Task requirements –
Only the pictures should be left out; repeat the rest of the data exactly.

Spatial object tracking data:
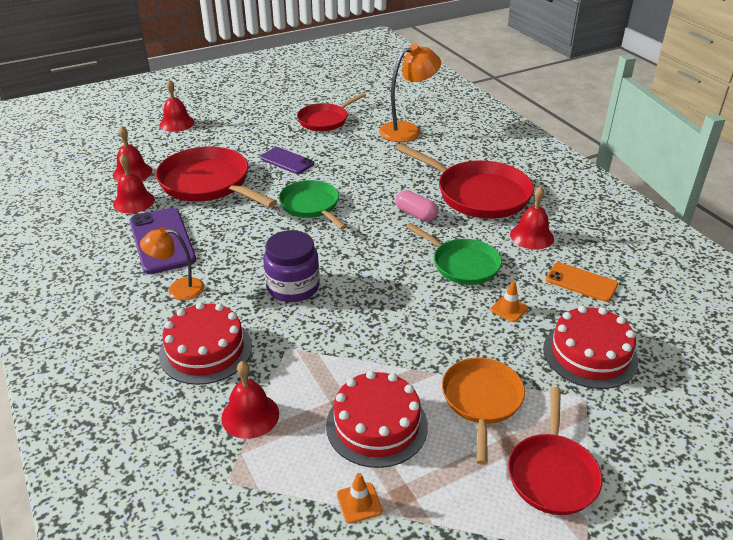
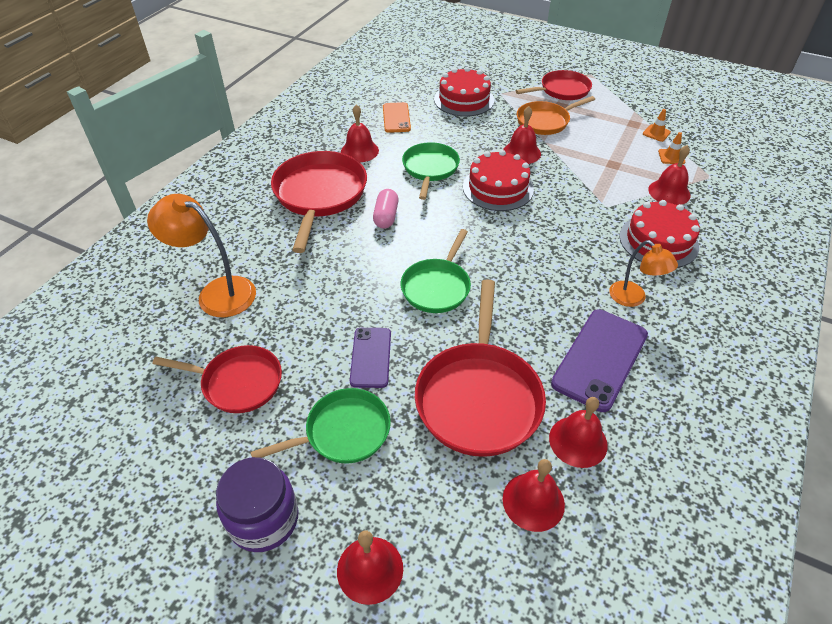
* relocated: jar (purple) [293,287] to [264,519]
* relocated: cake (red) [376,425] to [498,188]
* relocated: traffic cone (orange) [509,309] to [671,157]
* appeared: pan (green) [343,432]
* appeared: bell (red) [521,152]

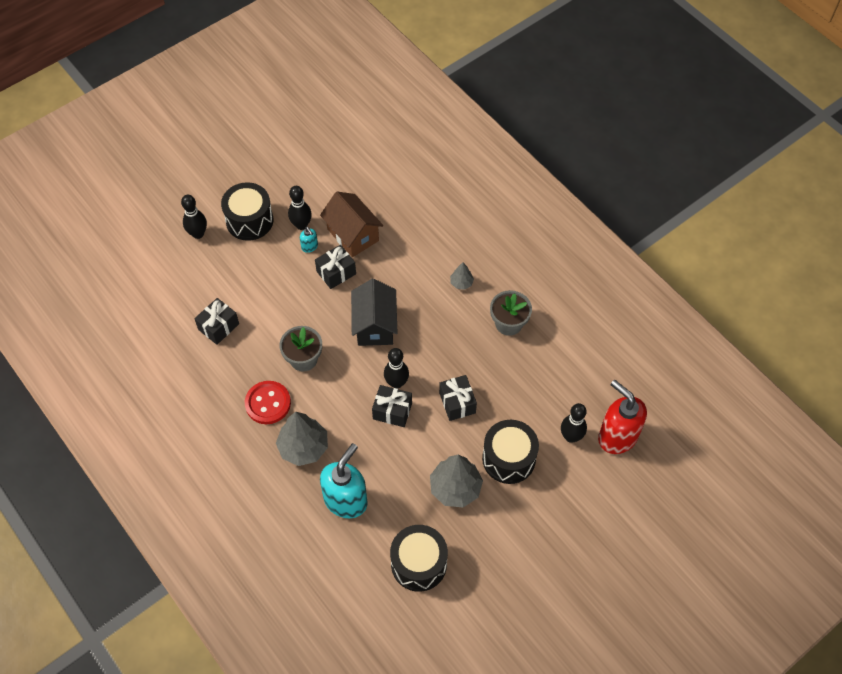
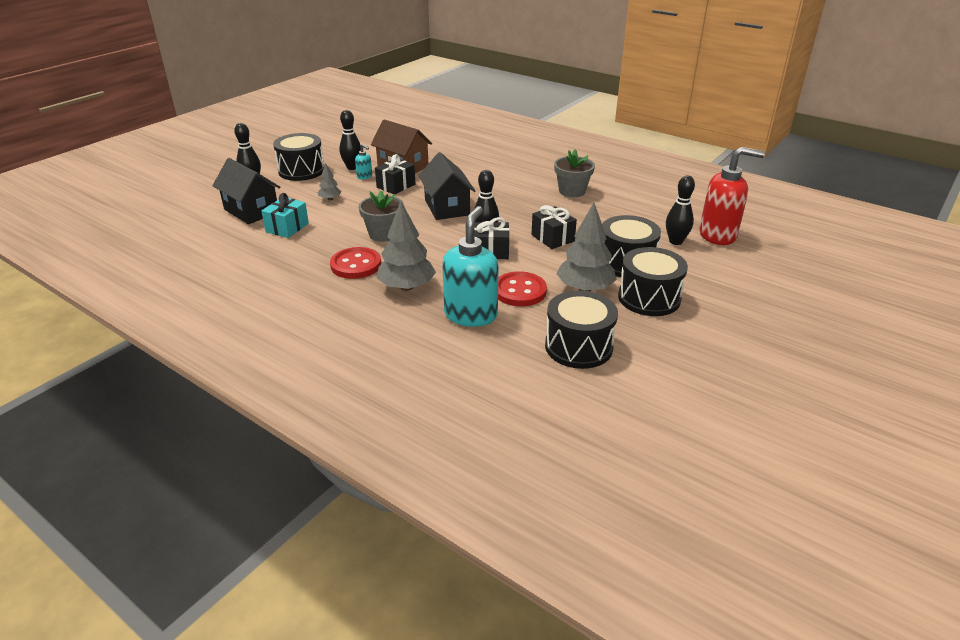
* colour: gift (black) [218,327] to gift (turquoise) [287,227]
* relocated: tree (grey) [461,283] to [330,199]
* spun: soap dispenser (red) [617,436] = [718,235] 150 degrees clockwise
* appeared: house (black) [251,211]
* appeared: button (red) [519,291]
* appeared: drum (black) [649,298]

Response –
* relocated: jar (purple) [293,287] to [264,519]
* relocated: cake (red) [376,425] to [498,188]
* relocated: traffic cone (orange) [509,309] to [671,157]
* appeared: pan (green) [343,432]
* appeared: bell (red) [521,152]

* colour: gift (black) [218,327] to gift (turquoise) [287,227]
* relocated: tree (grey) [461,283] to [330,199]
* spun: soap dispenser (red) [617,436] = [718,235] 150 degrees clockwise
* appeared: house (black) [251,211]
* appeared: button (red) [519,291]
* appeared: drum (black) [649,298]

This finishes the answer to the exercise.